Work to be completed: Convert the rows below into a JSON list of strings, one string per line and no blank lines. Leave the pictures out.

Task inputs:
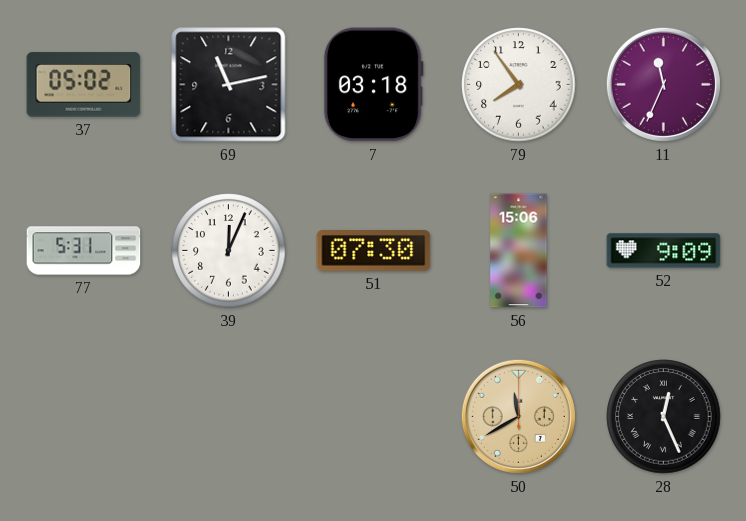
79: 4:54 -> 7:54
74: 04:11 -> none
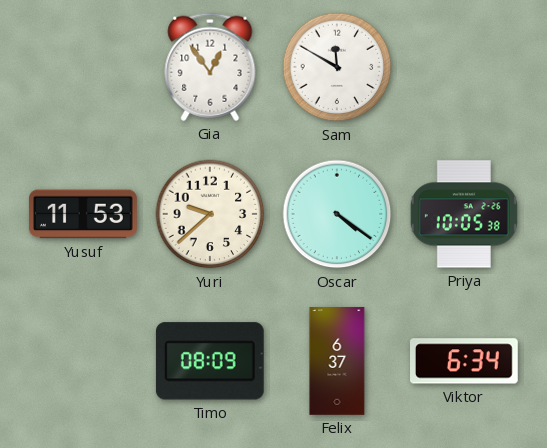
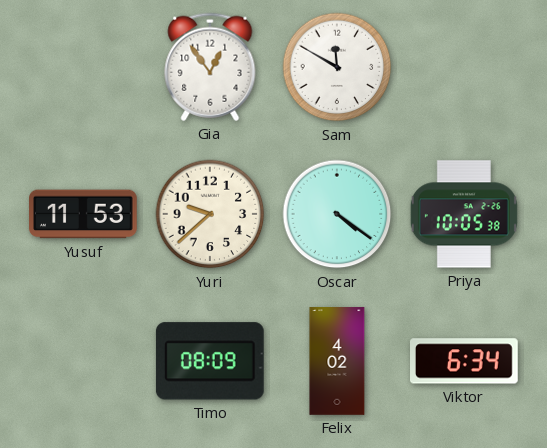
Felix: 6:37 -> 4:02
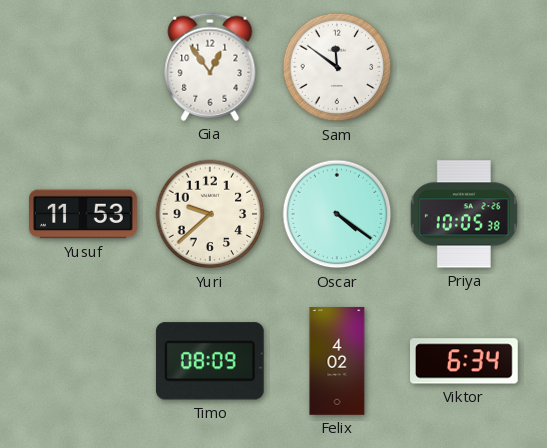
Sam: 11:50 -> 11:51
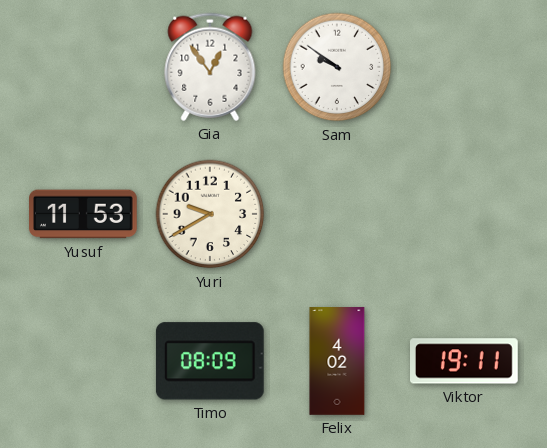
Sam: 11:51 -> 9:51
Yuri: 9:38 -> 9:40
Oscar: 4:21 -> none
Priya: 10:05 -> none
Viktor: 6:34 -> 19:11
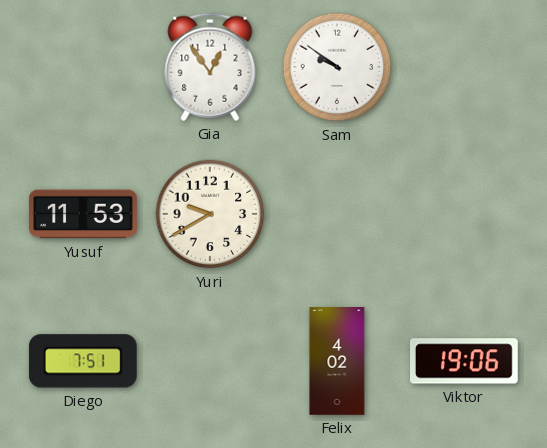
Diego: none -> 7:51
Timo: 08:09 -> none
Viktor: 19:11 -> 19:06
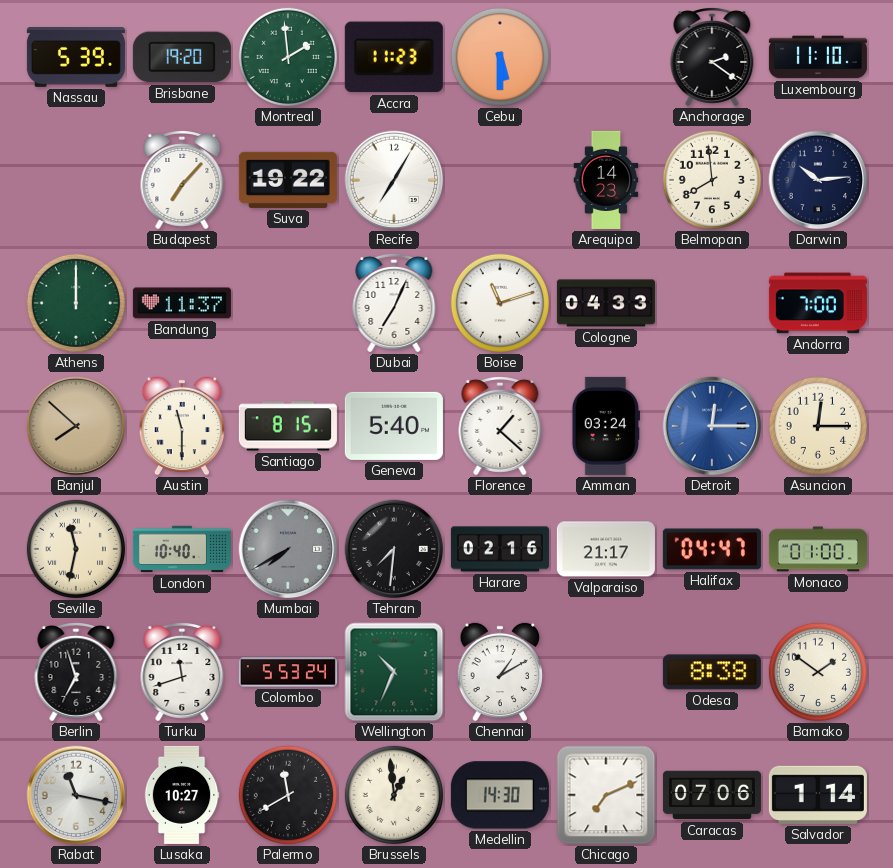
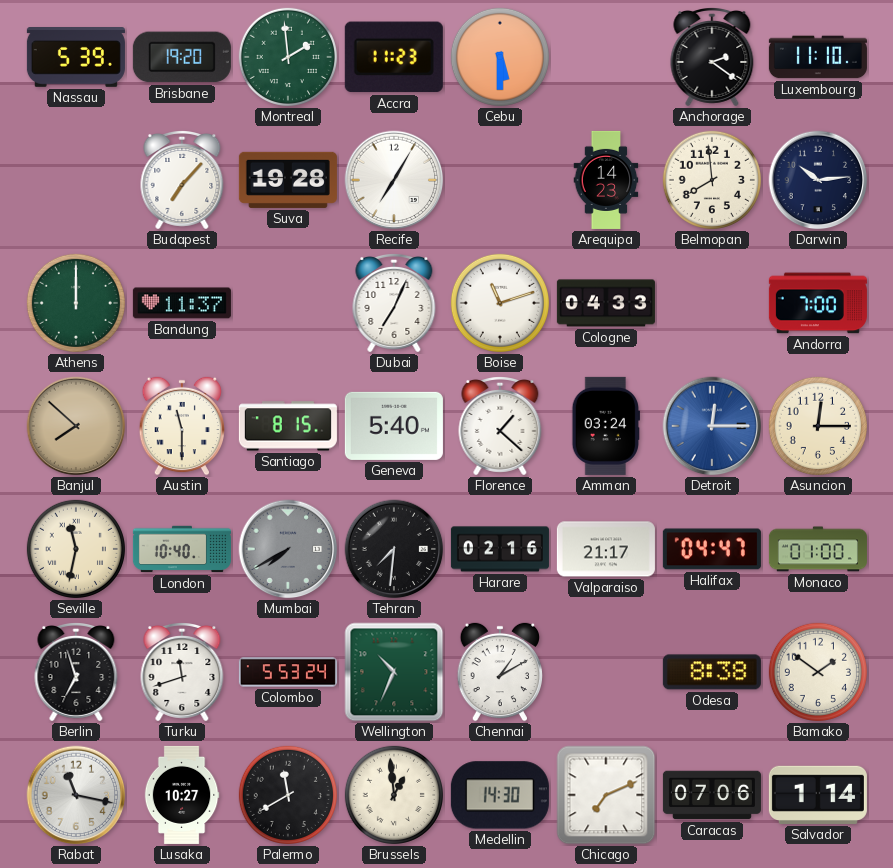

Output below:
[
  "79: 4:54 -> 7:54",
  "74: 04:11 -> none",
  "Felix: 6:37 -> 4:02",
  "Sam: 11:50 -> 11:51",
  "Sam: 11:51 -> 9:51",
  "Yuri: 9:38 -> 9:40",
  "Oscar: 4:21 -> none",
  "Priya: 10:05 -> none",
  "Viktor: 6:34 -> 19:11",
  "Diego: none -> 7:51",
  "Timo: 08:09 -> none",
  "Viktor: 19:11 -> 19:06"
]